What is expected:
Reproduce the section of the listing that begins at the line containing "orange shoe: 4 -> 6" and finishes at the line containing "grey carton: 1 -> 5". Include both end lines and nothing beyond them.
--- Source information ---
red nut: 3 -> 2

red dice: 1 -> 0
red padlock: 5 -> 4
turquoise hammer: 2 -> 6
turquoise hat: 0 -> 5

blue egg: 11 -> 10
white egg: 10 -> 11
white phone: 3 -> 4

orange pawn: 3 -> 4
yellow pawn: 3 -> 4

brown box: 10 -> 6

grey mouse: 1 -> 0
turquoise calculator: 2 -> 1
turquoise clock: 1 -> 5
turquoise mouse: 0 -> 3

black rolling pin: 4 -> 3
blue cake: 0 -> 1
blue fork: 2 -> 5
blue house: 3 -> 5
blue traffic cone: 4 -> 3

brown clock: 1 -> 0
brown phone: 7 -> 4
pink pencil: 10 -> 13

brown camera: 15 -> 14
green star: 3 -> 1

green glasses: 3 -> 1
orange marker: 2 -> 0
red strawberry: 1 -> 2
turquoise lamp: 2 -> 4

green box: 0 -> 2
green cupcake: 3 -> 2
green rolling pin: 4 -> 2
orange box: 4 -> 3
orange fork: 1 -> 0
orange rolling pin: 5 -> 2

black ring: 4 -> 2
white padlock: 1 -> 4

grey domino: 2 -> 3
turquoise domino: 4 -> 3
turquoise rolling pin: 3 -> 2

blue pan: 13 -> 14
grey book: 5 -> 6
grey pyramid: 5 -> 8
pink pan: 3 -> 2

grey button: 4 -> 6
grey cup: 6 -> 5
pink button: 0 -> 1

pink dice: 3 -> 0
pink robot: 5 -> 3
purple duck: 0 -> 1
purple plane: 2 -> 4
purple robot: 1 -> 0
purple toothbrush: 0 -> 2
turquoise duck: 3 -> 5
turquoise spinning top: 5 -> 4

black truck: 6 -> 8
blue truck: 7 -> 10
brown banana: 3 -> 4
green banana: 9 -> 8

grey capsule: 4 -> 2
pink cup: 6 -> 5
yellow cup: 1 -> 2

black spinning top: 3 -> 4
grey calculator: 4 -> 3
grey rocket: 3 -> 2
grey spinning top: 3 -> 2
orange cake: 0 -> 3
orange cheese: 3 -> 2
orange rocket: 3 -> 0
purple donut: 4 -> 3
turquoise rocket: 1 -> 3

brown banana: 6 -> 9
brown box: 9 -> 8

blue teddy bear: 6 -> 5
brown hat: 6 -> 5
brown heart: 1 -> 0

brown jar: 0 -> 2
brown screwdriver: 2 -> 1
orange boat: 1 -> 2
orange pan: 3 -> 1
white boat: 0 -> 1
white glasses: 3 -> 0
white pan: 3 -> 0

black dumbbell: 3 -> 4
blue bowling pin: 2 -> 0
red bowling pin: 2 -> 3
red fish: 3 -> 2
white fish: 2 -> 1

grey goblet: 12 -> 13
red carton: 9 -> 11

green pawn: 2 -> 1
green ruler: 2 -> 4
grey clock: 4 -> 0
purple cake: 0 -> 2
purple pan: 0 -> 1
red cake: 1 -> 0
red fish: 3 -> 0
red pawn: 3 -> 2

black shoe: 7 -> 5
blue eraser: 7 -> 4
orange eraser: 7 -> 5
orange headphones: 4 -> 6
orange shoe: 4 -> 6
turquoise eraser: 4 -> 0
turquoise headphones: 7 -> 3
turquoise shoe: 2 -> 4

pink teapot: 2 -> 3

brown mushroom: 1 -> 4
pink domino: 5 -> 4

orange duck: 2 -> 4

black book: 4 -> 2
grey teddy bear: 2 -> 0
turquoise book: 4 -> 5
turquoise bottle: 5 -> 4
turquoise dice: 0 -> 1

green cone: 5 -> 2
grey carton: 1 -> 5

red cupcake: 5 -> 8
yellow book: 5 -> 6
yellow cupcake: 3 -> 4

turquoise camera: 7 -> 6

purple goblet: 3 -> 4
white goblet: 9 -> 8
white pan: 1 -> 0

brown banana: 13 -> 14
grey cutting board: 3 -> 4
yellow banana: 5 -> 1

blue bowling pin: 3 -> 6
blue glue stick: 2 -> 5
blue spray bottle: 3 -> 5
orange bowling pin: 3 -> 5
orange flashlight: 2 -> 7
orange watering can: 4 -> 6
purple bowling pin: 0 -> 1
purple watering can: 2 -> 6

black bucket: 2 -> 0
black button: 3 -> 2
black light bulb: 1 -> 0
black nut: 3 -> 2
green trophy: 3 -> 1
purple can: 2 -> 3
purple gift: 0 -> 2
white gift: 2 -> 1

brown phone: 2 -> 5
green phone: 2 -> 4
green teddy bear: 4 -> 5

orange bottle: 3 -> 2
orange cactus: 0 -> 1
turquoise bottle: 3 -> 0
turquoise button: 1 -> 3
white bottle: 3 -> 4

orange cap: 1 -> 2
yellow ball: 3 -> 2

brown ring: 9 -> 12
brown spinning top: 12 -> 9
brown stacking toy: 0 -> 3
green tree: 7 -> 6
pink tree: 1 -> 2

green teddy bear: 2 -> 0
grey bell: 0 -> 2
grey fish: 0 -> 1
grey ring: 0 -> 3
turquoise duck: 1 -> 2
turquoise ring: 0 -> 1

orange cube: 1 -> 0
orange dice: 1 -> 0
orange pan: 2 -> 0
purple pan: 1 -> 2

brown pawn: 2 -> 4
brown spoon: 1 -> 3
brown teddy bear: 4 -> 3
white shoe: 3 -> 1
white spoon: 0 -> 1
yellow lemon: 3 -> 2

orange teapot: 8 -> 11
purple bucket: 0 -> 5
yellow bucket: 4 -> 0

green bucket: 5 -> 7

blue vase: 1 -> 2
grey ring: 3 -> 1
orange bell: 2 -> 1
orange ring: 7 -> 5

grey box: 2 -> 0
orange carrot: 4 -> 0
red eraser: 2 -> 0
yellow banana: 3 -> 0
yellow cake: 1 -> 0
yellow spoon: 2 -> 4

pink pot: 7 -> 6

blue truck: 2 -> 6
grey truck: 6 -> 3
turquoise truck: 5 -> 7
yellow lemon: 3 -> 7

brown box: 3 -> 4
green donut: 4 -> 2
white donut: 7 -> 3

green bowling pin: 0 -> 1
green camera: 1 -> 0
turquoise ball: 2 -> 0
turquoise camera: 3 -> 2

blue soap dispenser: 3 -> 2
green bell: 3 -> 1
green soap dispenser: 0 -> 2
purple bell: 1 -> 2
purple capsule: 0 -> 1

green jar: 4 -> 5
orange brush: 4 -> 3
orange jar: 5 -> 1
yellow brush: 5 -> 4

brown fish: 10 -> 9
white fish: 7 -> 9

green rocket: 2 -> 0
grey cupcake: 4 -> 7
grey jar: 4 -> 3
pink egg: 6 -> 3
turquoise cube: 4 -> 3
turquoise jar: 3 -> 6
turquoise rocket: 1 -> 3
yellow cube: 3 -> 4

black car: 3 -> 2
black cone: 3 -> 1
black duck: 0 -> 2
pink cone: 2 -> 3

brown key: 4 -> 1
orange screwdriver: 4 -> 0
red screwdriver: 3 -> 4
---
Written response:
orange shoe: 4 -> 6
turquoise eraser: 4 -> 0
turquoise headphones: 7 -> 3
turquoise shoe: 2 -> 4

pink teapot: 2 -> 3

brown mushroom: 1 -> 4
pink domino: 5 -> 4

orange duck: 2 -> 4

black book: 4 -> 2
grey teddy bear: 2 -> 0
turquoise book: 4 -> 5
turquoise bottle: 5 -> 4
turquoise dice: 0 -> 1

green cone: 5 -> 2
grey carton: 1 -> 5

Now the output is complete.